RECORD EXCERPTS -
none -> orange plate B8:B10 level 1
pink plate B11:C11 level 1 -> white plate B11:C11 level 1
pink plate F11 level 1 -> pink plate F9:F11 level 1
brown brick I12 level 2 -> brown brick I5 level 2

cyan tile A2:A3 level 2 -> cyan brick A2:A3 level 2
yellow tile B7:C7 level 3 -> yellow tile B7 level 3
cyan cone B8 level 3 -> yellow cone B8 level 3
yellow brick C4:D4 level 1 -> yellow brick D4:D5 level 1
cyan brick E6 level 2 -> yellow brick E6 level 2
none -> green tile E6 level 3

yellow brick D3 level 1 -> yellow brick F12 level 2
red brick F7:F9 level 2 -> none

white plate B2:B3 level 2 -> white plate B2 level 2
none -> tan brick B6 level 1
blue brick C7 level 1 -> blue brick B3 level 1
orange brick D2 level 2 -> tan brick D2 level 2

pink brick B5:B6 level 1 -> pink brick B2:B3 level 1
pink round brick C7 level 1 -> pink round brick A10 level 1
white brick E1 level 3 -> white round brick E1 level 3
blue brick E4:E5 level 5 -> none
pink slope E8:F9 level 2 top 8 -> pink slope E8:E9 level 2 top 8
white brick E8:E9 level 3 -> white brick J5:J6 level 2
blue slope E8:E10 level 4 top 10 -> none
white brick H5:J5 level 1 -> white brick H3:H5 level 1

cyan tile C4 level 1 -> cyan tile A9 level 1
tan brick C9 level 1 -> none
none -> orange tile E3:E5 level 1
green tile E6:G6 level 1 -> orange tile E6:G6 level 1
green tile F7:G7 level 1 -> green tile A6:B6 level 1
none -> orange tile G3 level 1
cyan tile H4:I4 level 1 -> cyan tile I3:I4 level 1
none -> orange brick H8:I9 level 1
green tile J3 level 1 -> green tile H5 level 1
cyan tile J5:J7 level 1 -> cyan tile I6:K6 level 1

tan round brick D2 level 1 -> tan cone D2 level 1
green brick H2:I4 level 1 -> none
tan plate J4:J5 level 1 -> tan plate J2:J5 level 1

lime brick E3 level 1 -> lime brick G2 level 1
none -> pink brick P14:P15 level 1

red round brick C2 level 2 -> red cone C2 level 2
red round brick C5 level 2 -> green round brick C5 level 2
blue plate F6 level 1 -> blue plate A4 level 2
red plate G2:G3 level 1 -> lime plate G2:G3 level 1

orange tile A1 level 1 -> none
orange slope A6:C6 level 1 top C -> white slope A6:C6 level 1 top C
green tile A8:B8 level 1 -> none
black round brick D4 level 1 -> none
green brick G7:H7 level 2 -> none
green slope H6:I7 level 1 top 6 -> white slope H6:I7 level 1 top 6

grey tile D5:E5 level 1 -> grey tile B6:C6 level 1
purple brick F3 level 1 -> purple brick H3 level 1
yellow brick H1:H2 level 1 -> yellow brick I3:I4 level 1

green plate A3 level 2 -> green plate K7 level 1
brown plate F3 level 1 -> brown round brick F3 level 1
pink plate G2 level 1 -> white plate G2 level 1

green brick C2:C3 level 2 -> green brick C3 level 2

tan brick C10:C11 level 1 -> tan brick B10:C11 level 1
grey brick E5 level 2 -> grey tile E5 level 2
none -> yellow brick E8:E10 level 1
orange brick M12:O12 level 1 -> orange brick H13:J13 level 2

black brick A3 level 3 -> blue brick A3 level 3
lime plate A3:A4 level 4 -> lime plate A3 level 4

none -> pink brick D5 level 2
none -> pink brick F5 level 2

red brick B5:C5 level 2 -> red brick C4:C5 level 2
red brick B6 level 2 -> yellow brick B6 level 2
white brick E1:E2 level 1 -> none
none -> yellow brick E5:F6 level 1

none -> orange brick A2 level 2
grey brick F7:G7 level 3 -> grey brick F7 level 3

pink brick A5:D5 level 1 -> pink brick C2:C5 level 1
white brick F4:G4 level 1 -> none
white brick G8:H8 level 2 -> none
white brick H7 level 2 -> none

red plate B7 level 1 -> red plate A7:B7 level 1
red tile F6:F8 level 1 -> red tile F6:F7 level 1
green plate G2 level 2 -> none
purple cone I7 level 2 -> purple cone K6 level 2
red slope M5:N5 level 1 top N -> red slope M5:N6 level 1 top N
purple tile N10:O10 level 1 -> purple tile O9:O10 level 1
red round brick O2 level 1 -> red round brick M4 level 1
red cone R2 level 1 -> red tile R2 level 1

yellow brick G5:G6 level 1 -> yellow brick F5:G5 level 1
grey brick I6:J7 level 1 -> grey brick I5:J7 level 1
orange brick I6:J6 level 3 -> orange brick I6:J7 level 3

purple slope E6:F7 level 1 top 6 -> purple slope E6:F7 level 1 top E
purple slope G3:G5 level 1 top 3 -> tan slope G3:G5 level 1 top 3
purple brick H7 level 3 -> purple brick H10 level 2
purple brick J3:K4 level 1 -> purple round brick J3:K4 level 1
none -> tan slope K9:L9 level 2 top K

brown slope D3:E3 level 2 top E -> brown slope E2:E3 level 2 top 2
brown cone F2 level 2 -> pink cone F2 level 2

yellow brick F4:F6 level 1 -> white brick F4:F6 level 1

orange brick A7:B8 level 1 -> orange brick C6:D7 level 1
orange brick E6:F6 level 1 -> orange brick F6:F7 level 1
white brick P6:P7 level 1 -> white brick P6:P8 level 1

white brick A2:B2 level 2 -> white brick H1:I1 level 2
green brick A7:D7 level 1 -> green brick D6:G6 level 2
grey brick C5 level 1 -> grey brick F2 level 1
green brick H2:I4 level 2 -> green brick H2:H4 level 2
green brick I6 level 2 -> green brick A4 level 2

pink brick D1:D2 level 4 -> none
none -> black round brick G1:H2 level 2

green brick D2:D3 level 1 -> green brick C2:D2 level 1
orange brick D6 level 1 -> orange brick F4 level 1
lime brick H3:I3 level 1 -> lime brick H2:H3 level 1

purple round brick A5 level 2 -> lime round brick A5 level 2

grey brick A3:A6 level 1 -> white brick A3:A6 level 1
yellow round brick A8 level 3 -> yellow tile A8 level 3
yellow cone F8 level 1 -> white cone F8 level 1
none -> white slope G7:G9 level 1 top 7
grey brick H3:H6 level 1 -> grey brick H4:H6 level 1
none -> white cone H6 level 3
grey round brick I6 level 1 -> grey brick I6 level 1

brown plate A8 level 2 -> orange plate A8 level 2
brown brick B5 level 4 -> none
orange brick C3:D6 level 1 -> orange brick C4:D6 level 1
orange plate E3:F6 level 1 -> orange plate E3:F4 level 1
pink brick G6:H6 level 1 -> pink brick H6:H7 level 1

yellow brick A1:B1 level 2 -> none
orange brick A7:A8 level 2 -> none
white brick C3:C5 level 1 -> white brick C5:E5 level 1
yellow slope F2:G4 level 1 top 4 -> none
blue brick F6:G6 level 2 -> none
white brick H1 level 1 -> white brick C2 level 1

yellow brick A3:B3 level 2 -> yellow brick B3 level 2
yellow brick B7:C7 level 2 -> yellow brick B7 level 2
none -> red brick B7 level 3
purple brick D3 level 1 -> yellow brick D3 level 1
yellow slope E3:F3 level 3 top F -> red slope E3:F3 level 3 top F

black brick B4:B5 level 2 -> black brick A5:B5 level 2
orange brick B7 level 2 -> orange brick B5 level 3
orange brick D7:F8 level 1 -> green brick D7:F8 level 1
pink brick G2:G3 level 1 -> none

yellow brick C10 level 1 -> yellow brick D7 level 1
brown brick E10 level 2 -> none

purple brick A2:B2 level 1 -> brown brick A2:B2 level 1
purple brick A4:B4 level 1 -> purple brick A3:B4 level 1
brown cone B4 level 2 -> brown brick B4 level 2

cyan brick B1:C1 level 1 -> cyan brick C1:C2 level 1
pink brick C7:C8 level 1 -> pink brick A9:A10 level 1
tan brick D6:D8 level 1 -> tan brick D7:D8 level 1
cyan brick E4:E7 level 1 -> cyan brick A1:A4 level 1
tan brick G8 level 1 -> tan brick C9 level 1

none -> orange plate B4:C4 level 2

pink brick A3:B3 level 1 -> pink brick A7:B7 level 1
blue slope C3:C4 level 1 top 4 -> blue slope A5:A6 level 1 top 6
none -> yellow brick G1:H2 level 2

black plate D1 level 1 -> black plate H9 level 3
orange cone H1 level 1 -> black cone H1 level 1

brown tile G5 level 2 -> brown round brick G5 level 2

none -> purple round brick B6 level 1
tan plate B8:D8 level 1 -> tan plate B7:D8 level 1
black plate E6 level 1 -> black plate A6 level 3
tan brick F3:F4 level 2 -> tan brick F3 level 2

WHAT TO PRODUCE - What lines in the records contain the word "blue"? Return each one.

RESPONSE -
blue brick C7 level 1 -> blue brick B3 level 1
blue brick E4:E5 level 5 -> none
blue slope E8:E10 level 4 top 10 -> none
blue plate F6 level 1 -> blue plate A4 level 2
black brick A3 level 3 -> blue brick A3 level 3
blue brick F6:G6 level 2 -> none
blue slope C3:C4 level 1 top 4 -> blue slope A5:A6 level 1 top 6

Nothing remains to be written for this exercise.